● **Task prompt**
From the entries below, output the line with "camera: 70 degrees left, 10 degrees down" and each following line up to and including the line with "(659, 339) = (795, 147): white", exactly as written.

● **The records**
┏━━

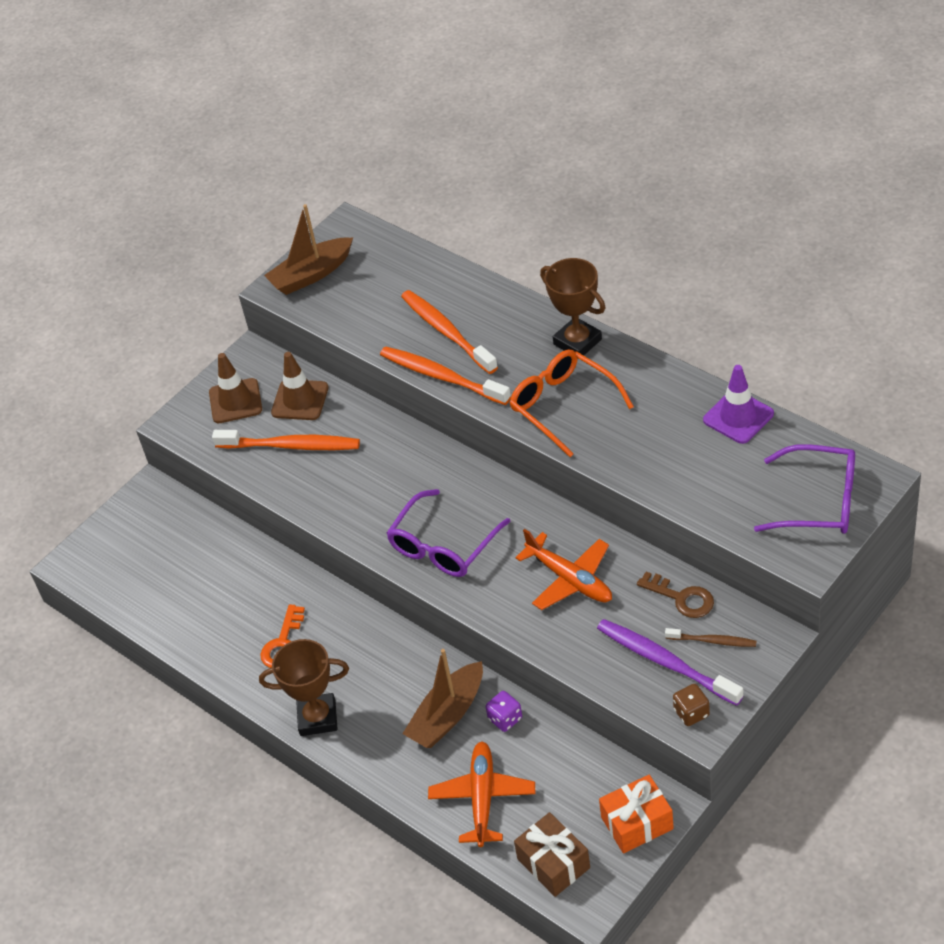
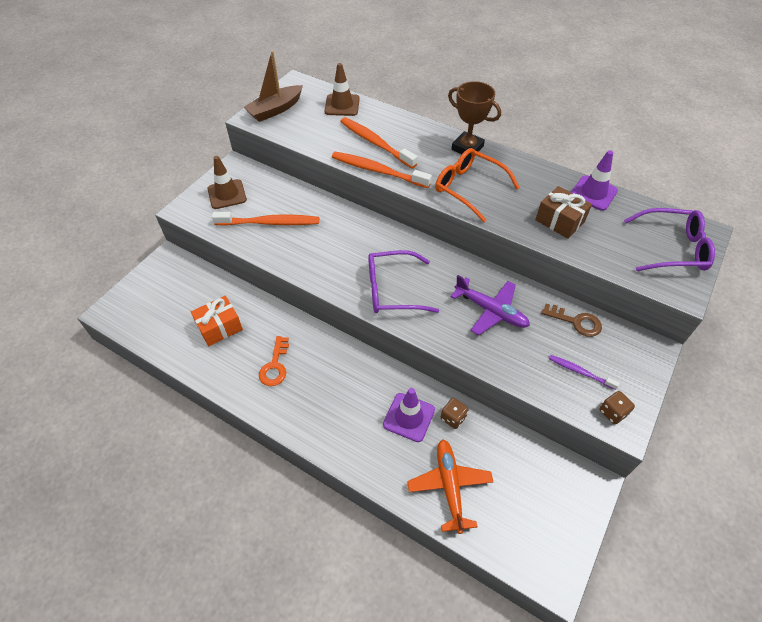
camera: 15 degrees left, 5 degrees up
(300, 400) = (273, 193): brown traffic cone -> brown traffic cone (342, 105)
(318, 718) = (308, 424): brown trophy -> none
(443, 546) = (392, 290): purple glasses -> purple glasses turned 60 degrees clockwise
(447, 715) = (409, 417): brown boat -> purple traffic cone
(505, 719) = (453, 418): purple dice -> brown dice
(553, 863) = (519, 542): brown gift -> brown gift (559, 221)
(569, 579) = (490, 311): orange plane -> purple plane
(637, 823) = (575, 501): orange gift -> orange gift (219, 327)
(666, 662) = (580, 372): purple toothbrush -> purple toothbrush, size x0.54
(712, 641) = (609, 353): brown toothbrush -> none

┗━━
┏━━

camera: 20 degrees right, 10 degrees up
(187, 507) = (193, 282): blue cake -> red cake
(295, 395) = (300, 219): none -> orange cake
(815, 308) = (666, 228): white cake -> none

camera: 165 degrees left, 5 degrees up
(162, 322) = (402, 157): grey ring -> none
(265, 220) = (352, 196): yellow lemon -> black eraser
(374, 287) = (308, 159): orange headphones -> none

┗━━
┏━━

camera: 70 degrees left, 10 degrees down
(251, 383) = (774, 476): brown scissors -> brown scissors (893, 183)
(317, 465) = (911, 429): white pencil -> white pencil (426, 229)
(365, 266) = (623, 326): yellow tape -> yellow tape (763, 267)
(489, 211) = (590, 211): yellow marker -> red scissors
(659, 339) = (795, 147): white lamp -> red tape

┗━━

● **Written solution**
camera: 70 degrees left, 10 degrees down
(251, 383) = (774, 476): brown scissors -> brown scissors (893, 183)
(317, 465) = (911, 429): white pencil -> white pencil (426, 229)
(365, 266) = (623, 326): yellow tape -> yellow tape (763, 267)
(489, 211) = (590, 211): yellow marker -> red scissors
(659, 339) = (795, 147): white lamp -> red tape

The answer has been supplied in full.